MATERIAL PROVIDED
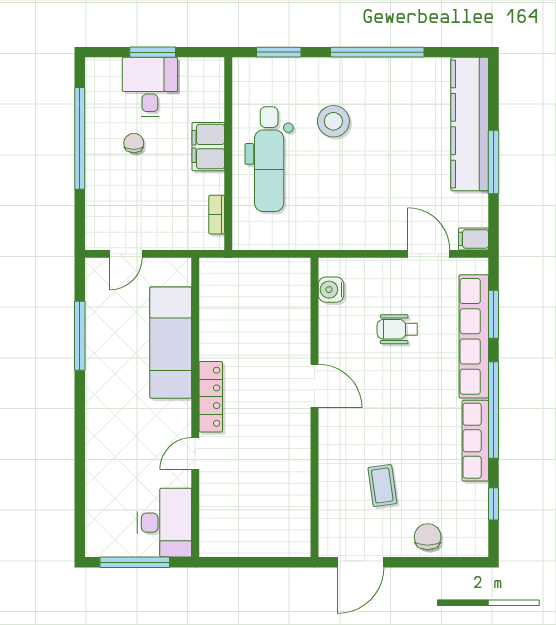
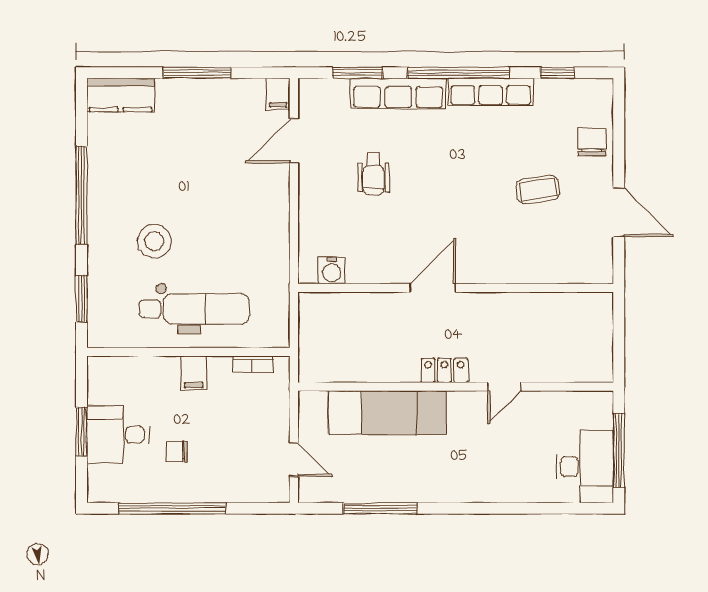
kitchen counter: (470, 124) -> (121, 95), width x0.48, depth x0.86
filing cabinet: (208, 147) -> (194, 373), width x0.50
water cooler: (331, 290) -> (332, 270), moved
row of seats: (474, 336) -> (398, 93), width x0.73
door: (315, 386) -> (433, 288), moved
locker: (211, 397) -> (444, 370), width x0.66
wall: (315, 407) -> (456, 288), moved
door: (195, 454) -> (504, 387), hinge flipped
desk: (164, 523) -> (585, 467), moved, turned 90
chair: (428, 537) -> (592, 142), turned 90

PROBLEM STATEMENT
The answer should contain every line of the material exactly as written and no pictures.

EXERCISE ANSWER
kitchen counter: (470, 124) -> (121, 95), width x0.48, depth x0.86
filing cabinet: (208, 147) -> (194, 373), width x0.50
water cooler: (331, 290) -> (332, 270), moved
row of seats: (474, 336) -> (398, 93), width x0.73
door: (315, 386) -> (433, 288), moved
locker: (211, 397) -> (444, 370), width x0.66
wall: (315, 407) -> (456, 288), moved
door: (195, 454) -> (504, 387), hinge flipped
desk: (164, 523) -> (585, 467), moved, turned 90
chair: (428, 537) -> (592, 142), turned 90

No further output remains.